_TASK DIRECTIONS_. From the data below, please reproduce exactly everything from the line that contains "V1: AC 1V (GND, SIG)" down to the line that contains "U102 pin G1: J103/1 -> none", with both ends included.

--------------------------------------------------

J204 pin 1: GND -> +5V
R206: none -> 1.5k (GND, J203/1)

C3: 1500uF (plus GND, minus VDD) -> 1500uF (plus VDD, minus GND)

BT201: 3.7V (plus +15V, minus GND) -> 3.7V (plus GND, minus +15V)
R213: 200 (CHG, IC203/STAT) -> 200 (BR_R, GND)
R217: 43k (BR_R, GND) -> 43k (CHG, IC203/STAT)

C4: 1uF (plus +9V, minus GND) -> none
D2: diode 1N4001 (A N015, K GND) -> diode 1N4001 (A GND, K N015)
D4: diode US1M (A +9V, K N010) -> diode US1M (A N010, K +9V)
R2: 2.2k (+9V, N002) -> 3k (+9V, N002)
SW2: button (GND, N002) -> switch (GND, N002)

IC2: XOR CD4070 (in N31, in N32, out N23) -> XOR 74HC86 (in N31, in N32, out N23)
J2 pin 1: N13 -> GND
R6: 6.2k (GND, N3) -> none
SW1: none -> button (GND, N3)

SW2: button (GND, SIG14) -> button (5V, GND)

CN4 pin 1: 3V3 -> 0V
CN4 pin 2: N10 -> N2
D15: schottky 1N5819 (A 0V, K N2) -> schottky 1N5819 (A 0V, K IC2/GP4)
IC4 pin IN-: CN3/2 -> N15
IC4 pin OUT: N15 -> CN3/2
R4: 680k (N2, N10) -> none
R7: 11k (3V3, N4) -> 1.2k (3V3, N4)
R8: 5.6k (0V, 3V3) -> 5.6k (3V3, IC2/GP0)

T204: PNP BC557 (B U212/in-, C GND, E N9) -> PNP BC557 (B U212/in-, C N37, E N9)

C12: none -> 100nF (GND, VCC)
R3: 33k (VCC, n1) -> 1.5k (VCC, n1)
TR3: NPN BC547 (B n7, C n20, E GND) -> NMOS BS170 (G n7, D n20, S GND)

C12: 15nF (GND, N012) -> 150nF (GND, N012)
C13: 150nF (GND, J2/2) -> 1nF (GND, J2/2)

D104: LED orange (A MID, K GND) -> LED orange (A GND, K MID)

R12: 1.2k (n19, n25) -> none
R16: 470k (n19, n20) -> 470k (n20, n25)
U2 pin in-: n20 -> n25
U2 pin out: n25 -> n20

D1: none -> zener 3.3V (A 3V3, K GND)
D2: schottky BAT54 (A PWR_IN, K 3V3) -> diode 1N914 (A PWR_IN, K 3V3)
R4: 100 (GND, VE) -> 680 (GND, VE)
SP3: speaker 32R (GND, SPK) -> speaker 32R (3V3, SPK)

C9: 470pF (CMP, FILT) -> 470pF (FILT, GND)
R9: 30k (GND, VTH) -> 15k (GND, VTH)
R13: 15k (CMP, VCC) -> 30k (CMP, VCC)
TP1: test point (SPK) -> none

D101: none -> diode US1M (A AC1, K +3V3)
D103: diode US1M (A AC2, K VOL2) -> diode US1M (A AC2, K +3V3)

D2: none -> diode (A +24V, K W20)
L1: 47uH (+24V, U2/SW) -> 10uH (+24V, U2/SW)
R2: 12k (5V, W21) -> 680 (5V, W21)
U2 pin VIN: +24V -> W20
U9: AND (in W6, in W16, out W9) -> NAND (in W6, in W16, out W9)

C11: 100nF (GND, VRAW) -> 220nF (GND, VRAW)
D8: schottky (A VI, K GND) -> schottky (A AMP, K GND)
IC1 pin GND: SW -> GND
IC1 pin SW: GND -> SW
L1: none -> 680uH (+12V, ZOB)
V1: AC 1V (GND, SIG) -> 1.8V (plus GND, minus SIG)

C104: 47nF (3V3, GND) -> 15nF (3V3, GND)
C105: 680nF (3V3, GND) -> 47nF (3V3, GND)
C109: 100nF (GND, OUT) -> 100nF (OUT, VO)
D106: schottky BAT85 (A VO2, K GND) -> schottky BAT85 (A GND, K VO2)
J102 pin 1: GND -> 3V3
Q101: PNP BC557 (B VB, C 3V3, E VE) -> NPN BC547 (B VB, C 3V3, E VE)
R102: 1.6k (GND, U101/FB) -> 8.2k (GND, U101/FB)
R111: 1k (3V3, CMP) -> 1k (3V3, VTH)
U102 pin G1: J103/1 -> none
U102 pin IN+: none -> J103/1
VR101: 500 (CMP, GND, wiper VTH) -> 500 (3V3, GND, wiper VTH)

--------------------------------------------------

_EXPECTED ANSWER_.
V1: AC 1V (GND, SIG) -> 1.8V (plus GND, minus SIG)

C104: 47nF (3V3, GND) -> 15nF (3V3, GND)
C105: 680nF (3V3, GND) -> 47nF (3V3, GND)
C109: 100nF (GND, OUT) -> 100nF (OUT, VO)
D106: schottky BAT85 (A VO2, K GND) -> schottky BAT85 (A GND, K VO2)
J102 pin 1: GND -> 3V3
Q101: PNP BC557 (B VB, C 3V3, E VE) -> NPN BC547 (B VB, C 3V3, E VE)
R102: 1.6k (GND, U101/FB) -> 8.2k (GND, U101/FB)
R111: 1k (3V3, CMP) -> 1k (3V3, VTH)
U102 pin G1: J103/1 -> none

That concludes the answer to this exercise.